─── TASK DATA

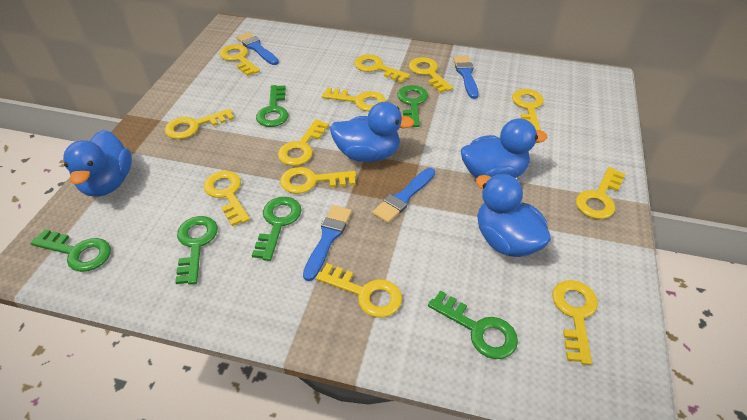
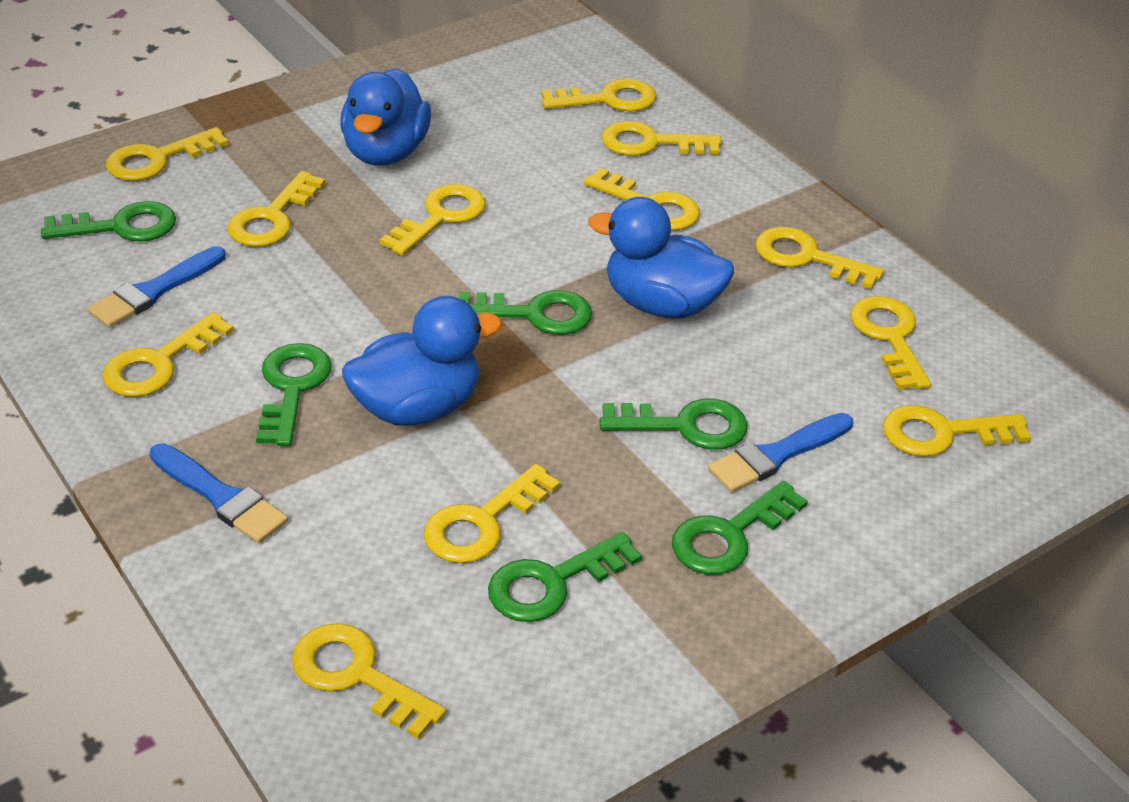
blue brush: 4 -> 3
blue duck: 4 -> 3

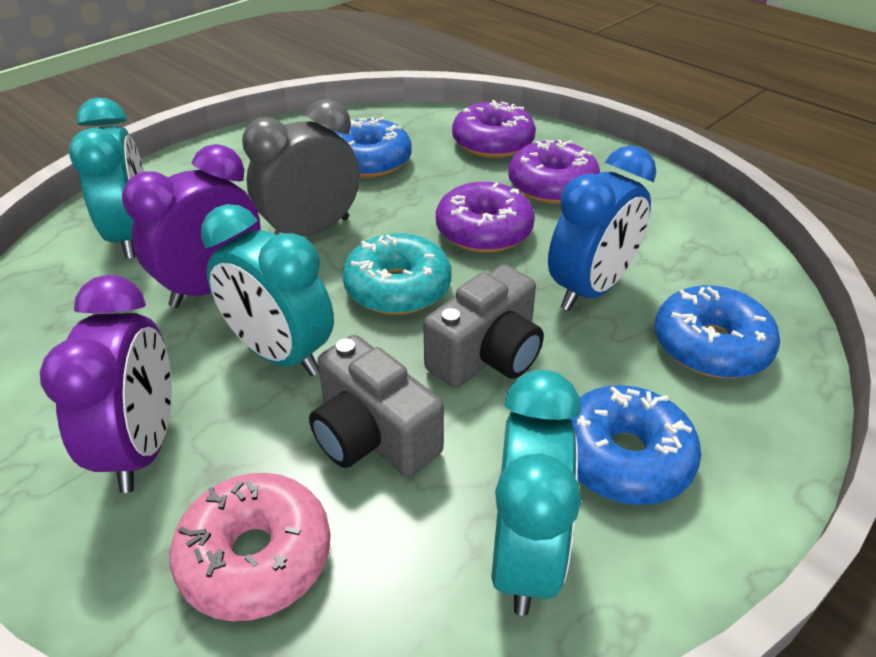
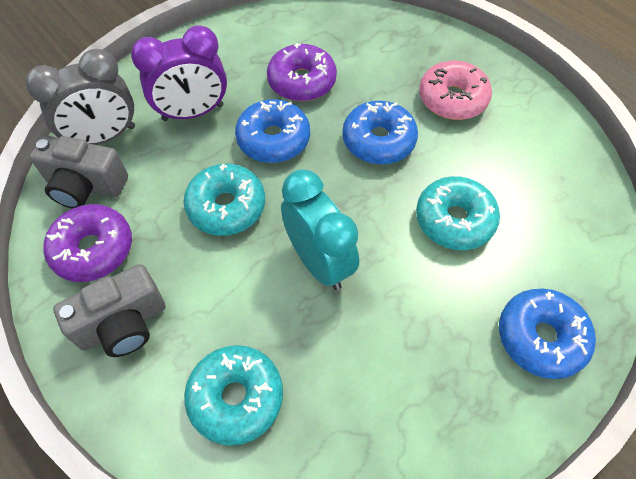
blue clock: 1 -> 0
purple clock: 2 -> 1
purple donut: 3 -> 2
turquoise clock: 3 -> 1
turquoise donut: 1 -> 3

──────

TASK PROMPT
Each line of the listing that includes the word "turquoise" should be copied out.

RESPONSE FOR THIS EXERCISE
turquoise clock: 3 -> 1
turquoise donut: 1 -> 3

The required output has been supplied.